* **WHAT YOU ARE ASKED TO DO**: Below is a block of entries; repeat exactly the lines starting at the line that contains "armchair: (105, 320)" and ending at the line that contains "kitchen counter: (430, 453)", both included.

* **DATA SECTION**:

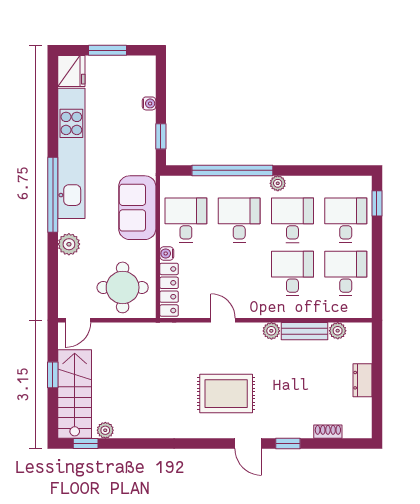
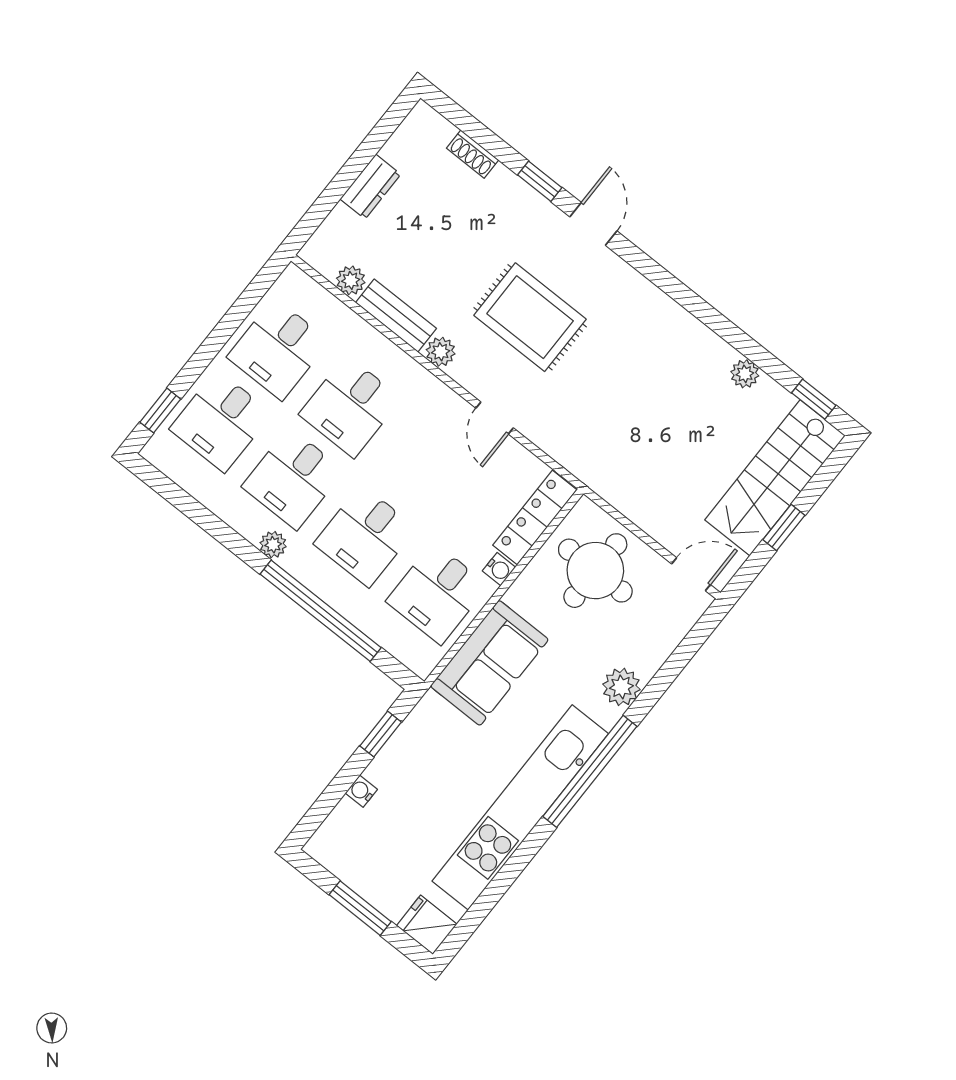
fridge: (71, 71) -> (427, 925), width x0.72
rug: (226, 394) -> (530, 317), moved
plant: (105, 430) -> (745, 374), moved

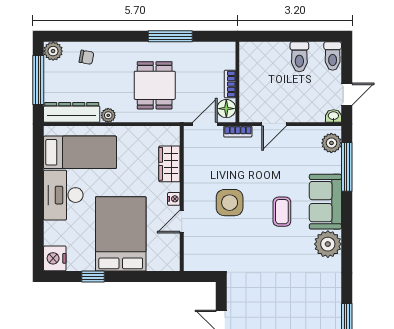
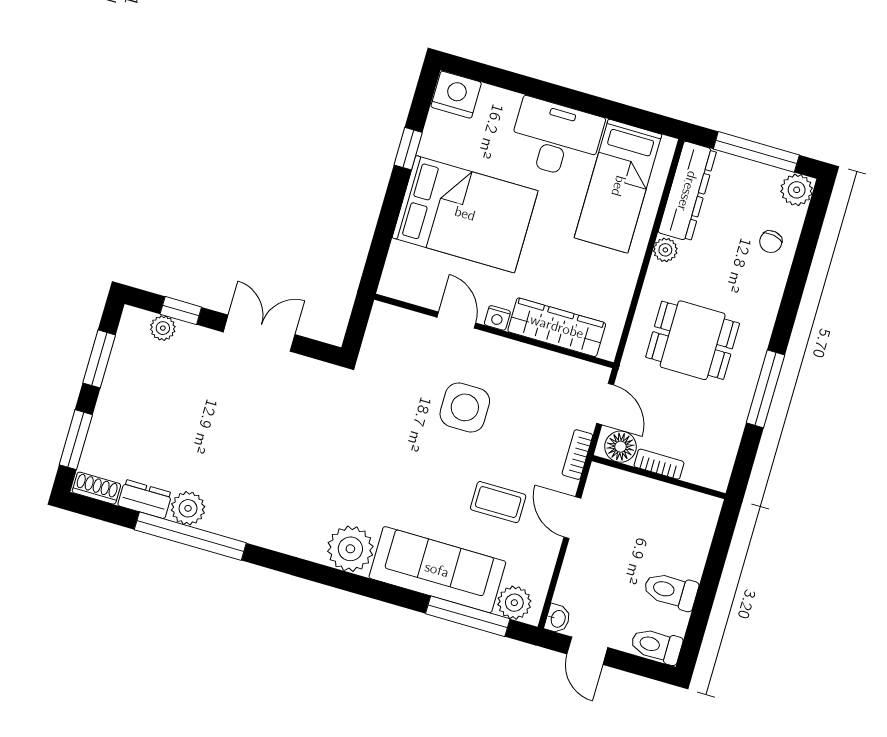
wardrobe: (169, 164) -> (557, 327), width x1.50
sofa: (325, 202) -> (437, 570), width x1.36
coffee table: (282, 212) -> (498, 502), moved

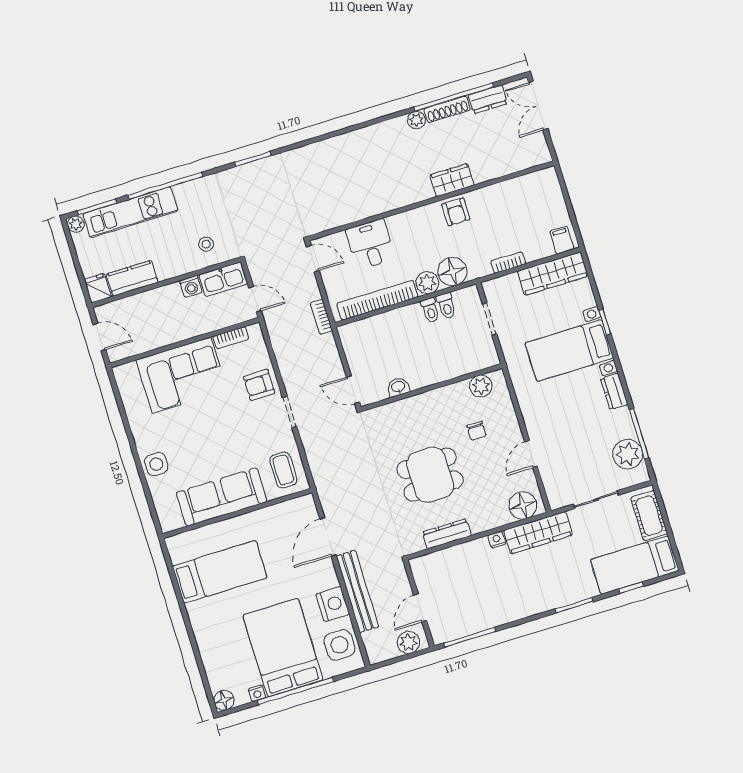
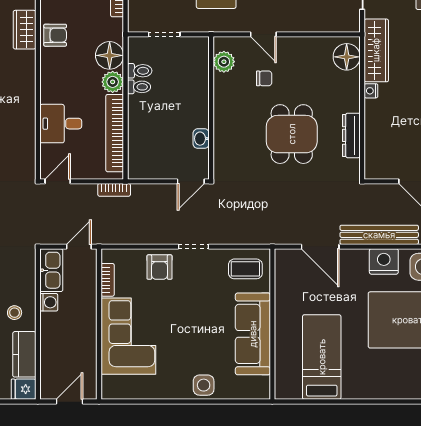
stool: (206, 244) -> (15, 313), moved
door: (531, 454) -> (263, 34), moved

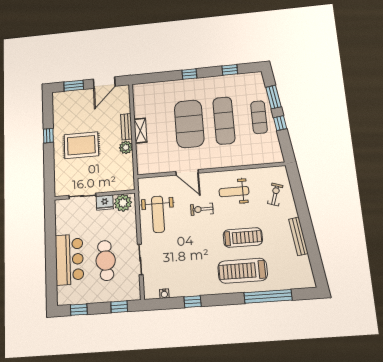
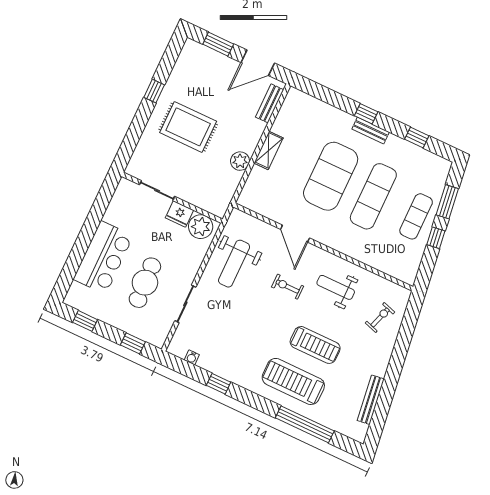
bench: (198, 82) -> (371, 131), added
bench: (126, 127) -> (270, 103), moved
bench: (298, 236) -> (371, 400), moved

...

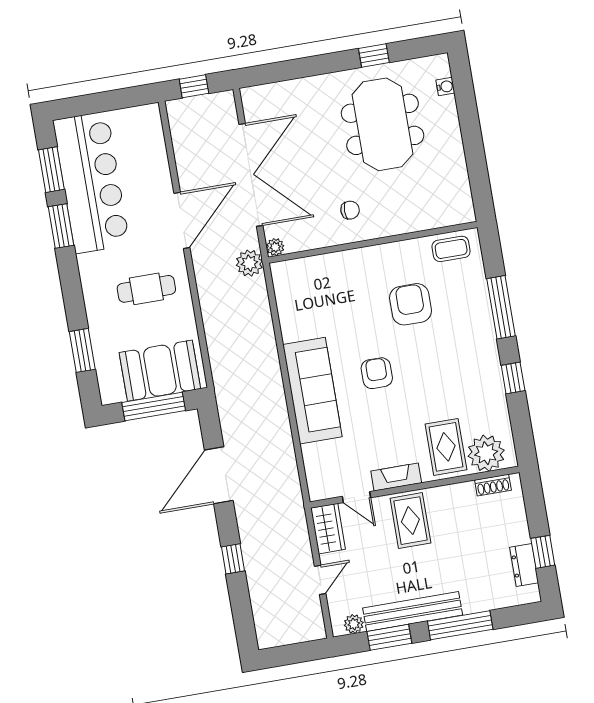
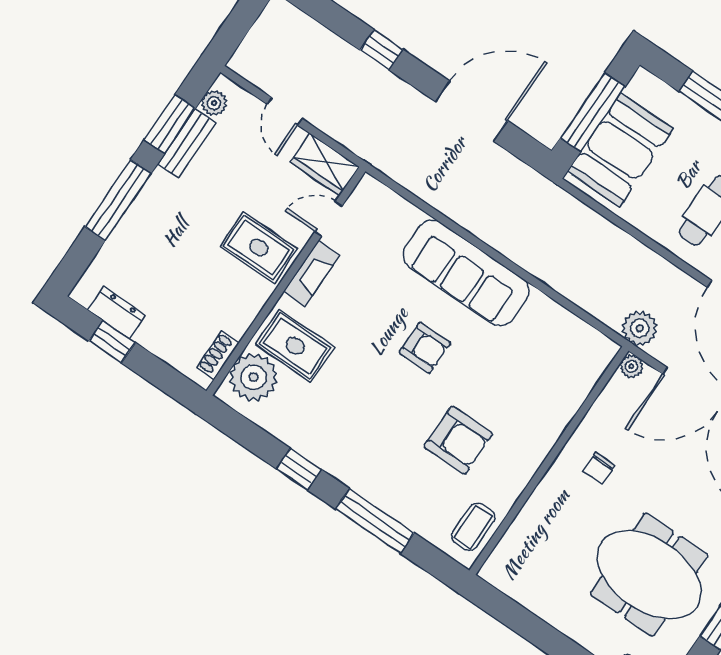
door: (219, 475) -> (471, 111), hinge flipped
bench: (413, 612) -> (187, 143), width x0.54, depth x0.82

---

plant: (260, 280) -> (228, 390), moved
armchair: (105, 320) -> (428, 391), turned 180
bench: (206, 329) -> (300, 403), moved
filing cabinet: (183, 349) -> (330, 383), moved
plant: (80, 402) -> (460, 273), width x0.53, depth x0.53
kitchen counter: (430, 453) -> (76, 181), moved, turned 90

* **RESULT**:
armchair: (105, 320) -> (428, 391), turned 180
bench: (206, 329) -> (300, 403), moved
filing cabinet: (183, 349) -> (330, 383), moved
plant: (80, 402) -> (460, 273), width x0.53, depth x0.53
kitchen counter: (430, 453) -> (76, 181), moved, turned 90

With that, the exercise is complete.